TASK DESCRIPTION -> Below is a listing. Set down exactly the lines from the one containing "brown vase: 6 -> 3" through the one containing "white dumbbell: 3 -> 1", both ends included, and leave out the rest.
--- SOURCE MATERIAL Enclosed Below ---
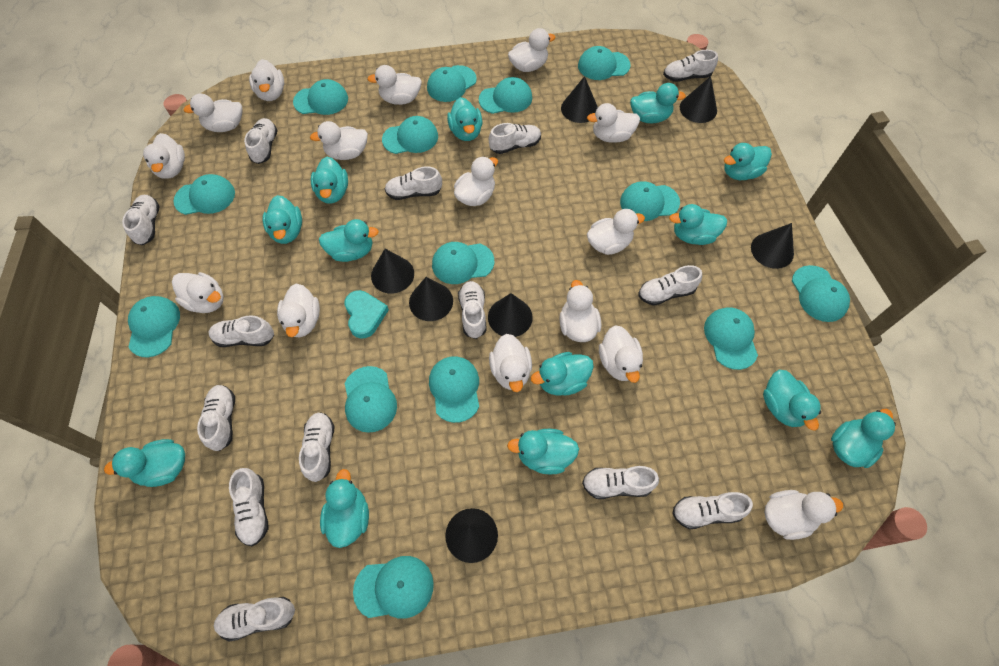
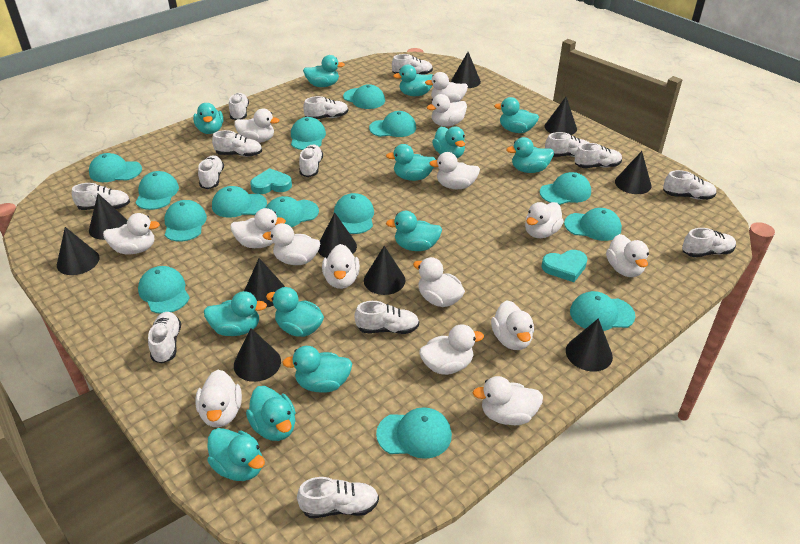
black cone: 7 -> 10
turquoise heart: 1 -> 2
--- End of Enclosed SOURCE MATERIAL ---
--- SOURCE MATERIAL Enclosed Below ---
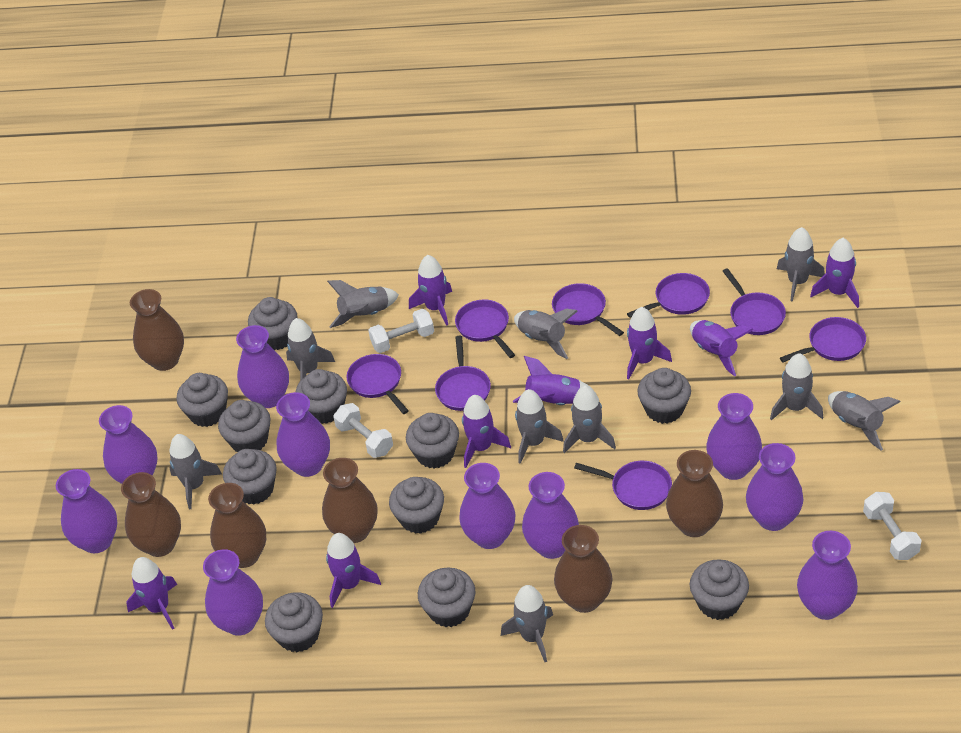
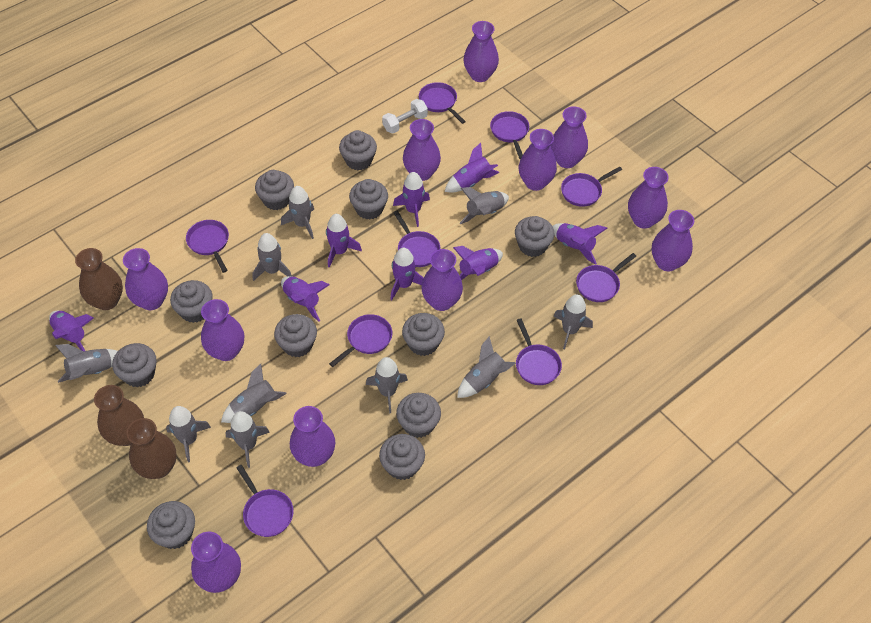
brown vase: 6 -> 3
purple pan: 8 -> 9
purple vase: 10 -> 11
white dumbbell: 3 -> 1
--- End of Enclosed SOURCE MATERIAL ---
EXERCISE RESPONSE ->
brown vase: 6 -> 3
purple pan: 8 -> 9
purple vase: 10 -> 11
white dumbbell: 3 -> 1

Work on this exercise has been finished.